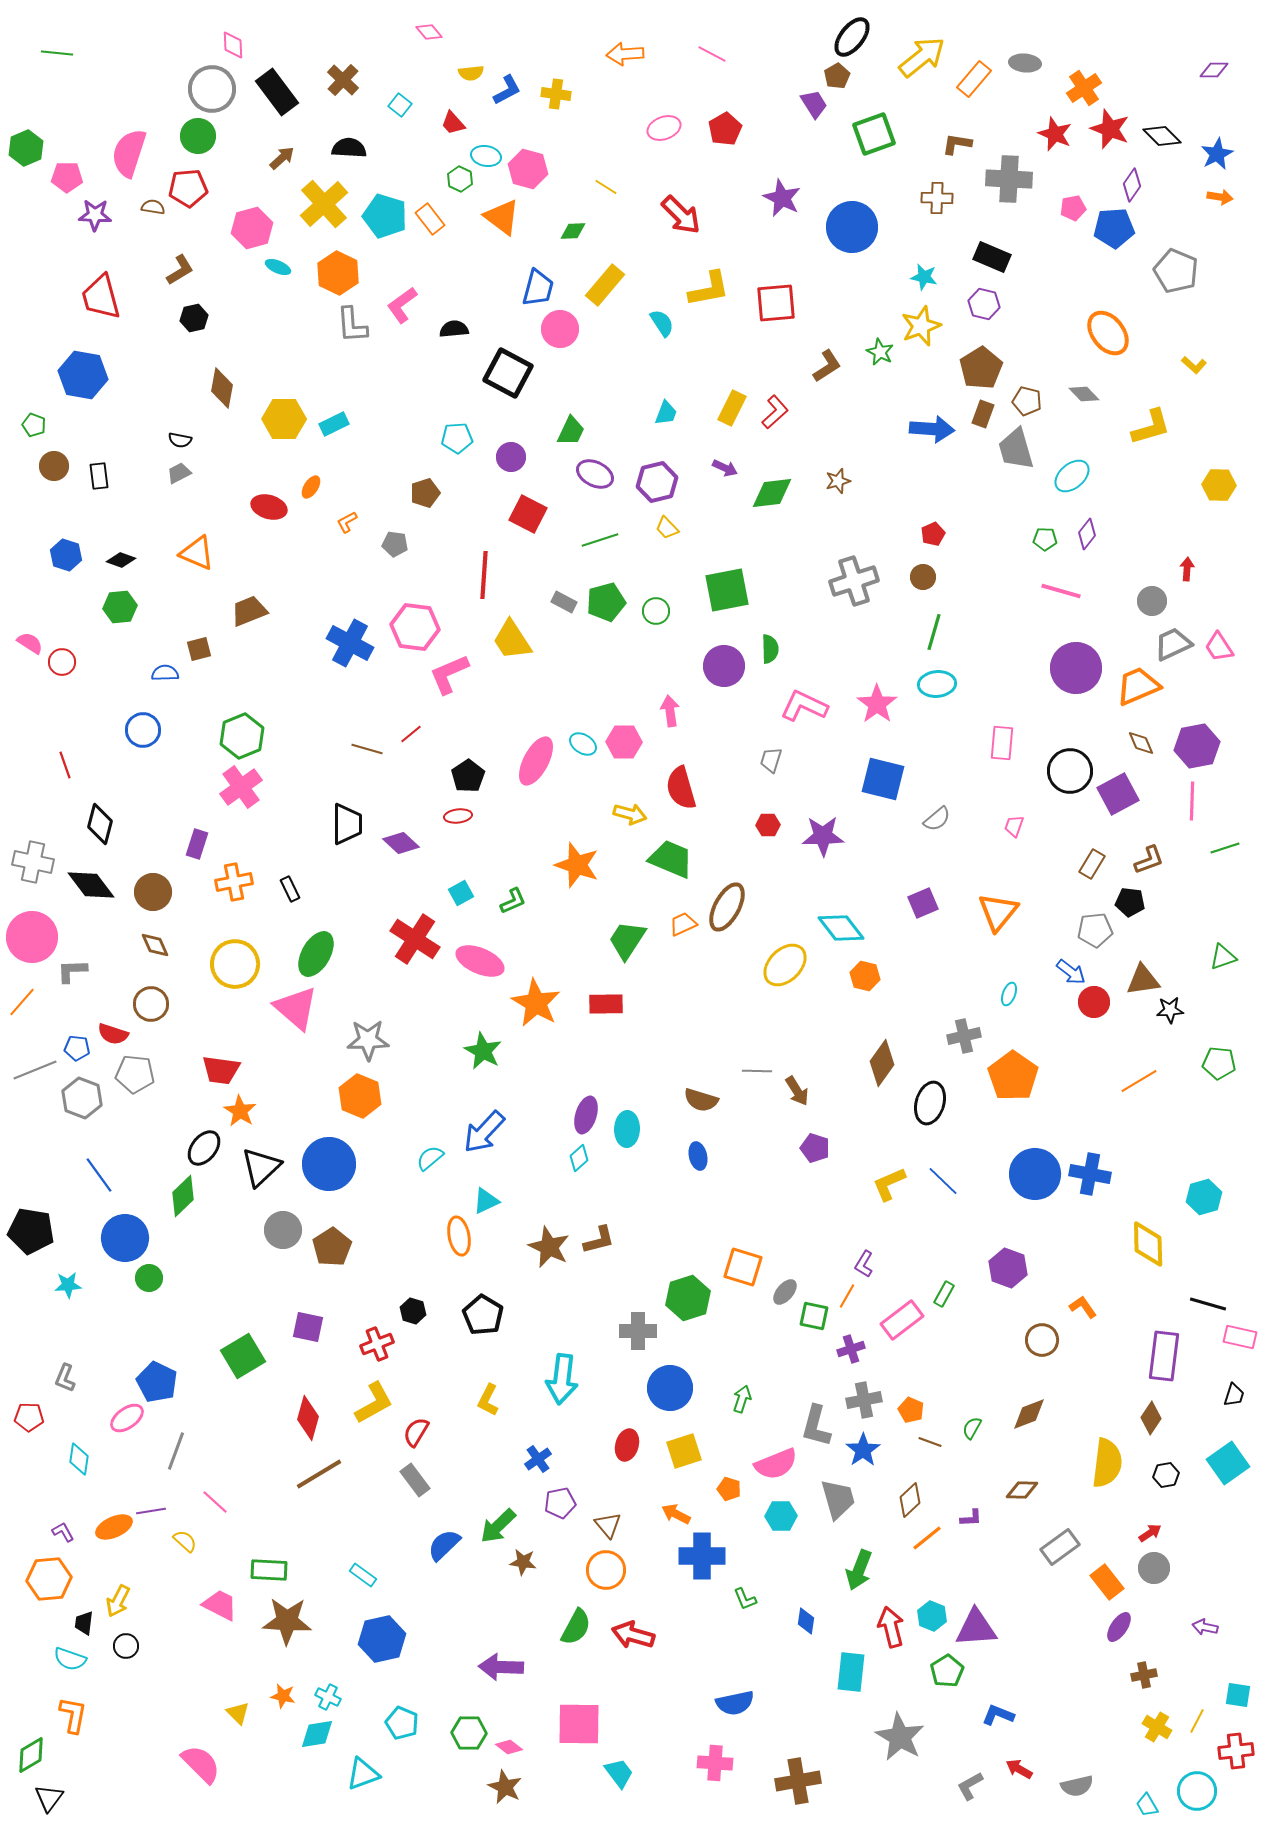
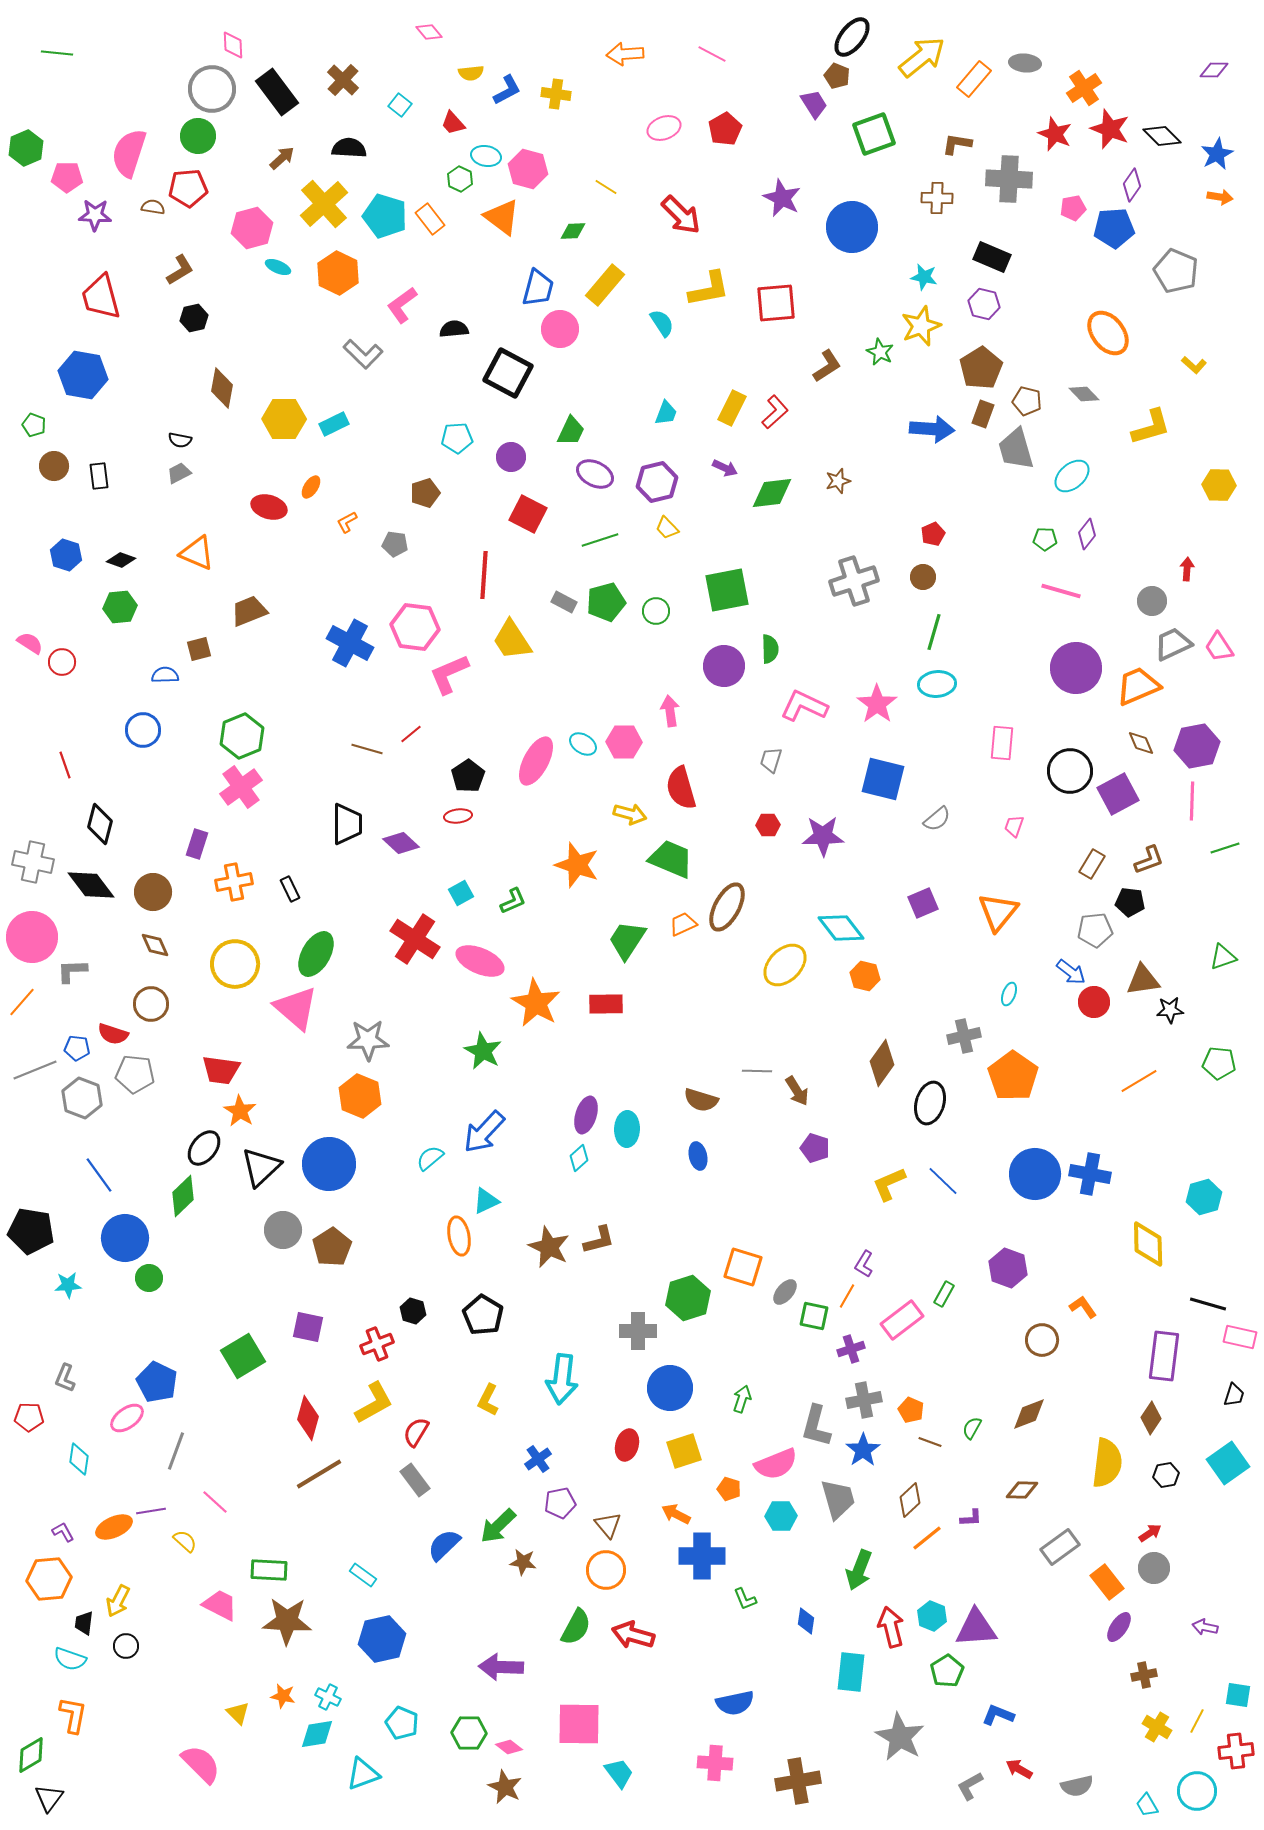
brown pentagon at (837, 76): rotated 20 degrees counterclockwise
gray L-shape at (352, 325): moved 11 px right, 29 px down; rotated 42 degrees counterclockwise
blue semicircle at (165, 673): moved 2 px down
* * *
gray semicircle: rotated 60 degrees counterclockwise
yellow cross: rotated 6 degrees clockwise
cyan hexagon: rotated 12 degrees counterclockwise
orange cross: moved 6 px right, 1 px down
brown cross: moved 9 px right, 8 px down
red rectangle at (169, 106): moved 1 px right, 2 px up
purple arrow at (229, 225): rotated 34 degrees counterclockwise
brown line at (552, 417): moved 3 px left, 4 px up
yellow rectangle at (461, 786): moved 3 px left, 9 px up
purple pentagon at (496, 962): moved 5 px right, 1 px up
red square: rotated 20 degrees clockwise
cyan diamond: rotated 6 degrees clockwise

**Work task:** Everything above from the line containing "red rectangle at" down to the line containing "cyan diamond: rotated 6 degrees clockwise" is to be transcribed exactly, with both of those lines included and nothing else added.

**Expected output:**
red rectangle at (169, 106): moved 1 px right, 2 px up
purple arrow at (229, 225): rotated 34 degrees counterclockwise
brown line at (552, 417): moved 3 px left, 4 px up
yellow rectangle at (461, 786): moved 3 px left, 9 px up
purple pentagon at (496, 962): moved 5 px right, 1 px up
red square: rotated 20 degrees clockwise
cyan diamond: rotated 6 degrees clockwise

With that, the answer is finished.